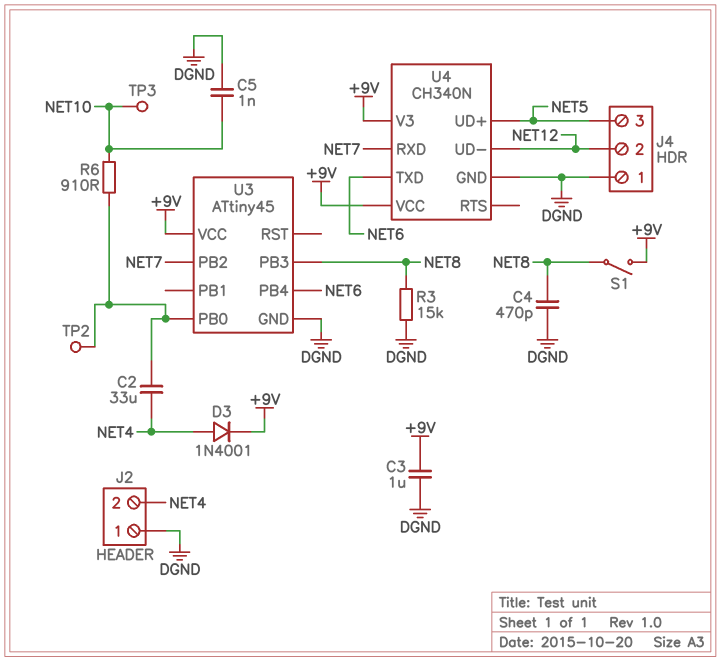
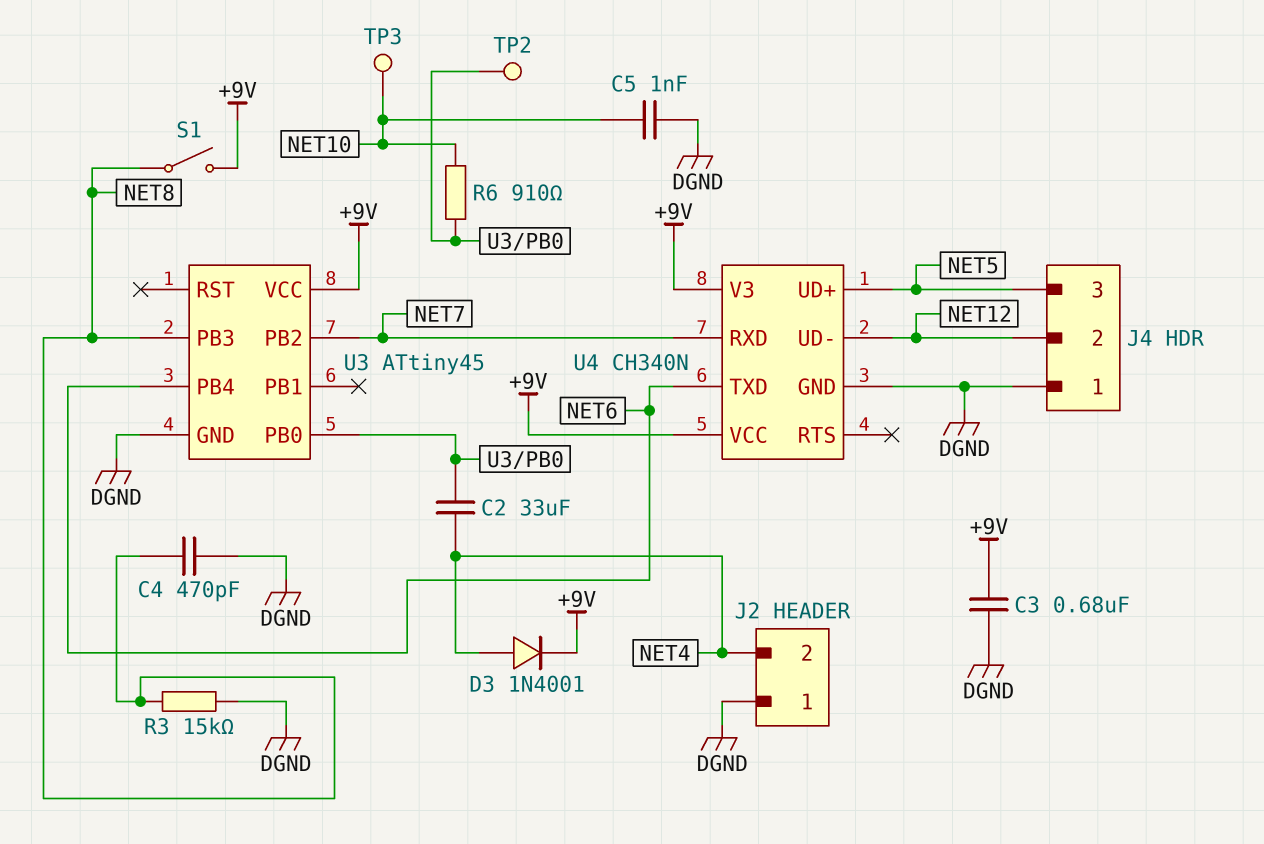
C3: 1uF (+9V, DGND) -> 680nF (+9V, DGND)

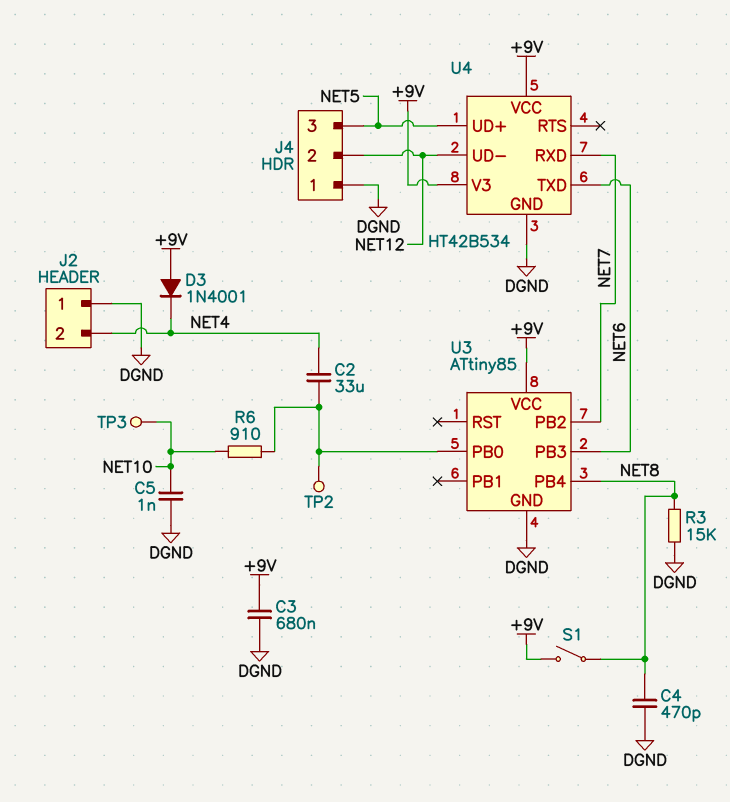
D3: diode 1N4001 (A NET4, K +9V) -> diode 1N4001 (A +9V, K NET4)
U3: ATtiny45 -> ATtiny85
U3 pin PB3: NET8 -> NET6
U3 pin PB4: NET6 -> NET8
U4: CH340N -> HT42B534

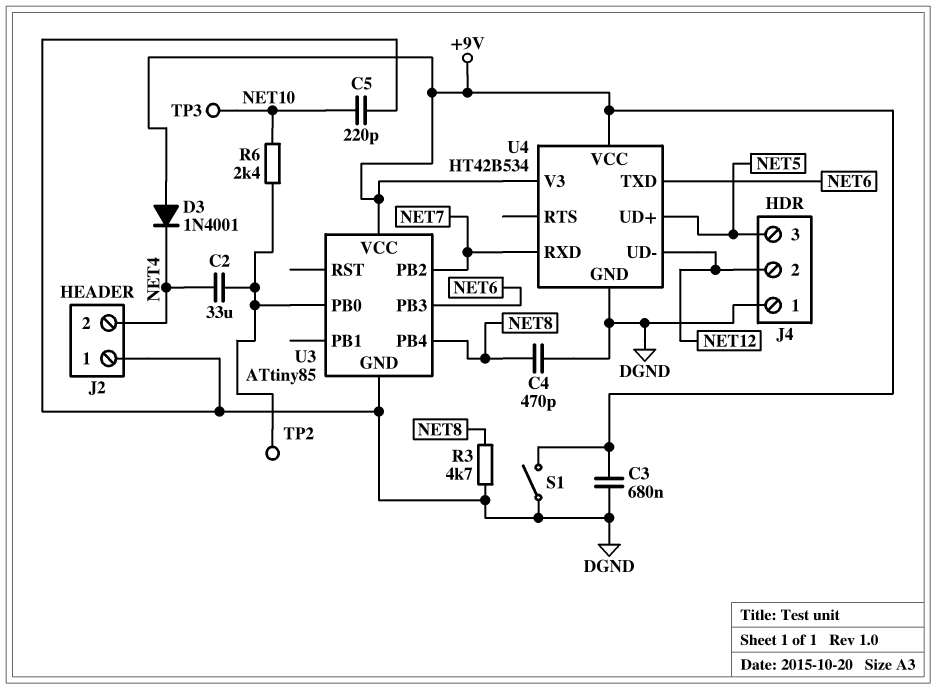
C5: 1nF (DGND, NET10) -> 220pF (DGND, NET10)
R3: 15k (DGND, NET8) -> 4.7k (DGND, NET8)
R6: 910 (NET10, U3/PB0) -> 2.4k (NET10, U3/PB0)
S1: switch (+9V, NET8) -> switch (+9V, DGND)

+-------+

Exercise prompt: At the line containing "R3: 15k (DGND, NET8) -> 4.7k (DGND, NET8)", start copying. Continue exactly through the final line of the entries above and stop there.

Problem solution:
R3: 15k (DGND, NET8) -> 4.7k (DGND, NET8)
R6: 910 (NET10, U3/PB0) -> 2.4k (NET10, U3/PB0)
S1: switch (+9V, NET8) -> switch (+9V, DGND)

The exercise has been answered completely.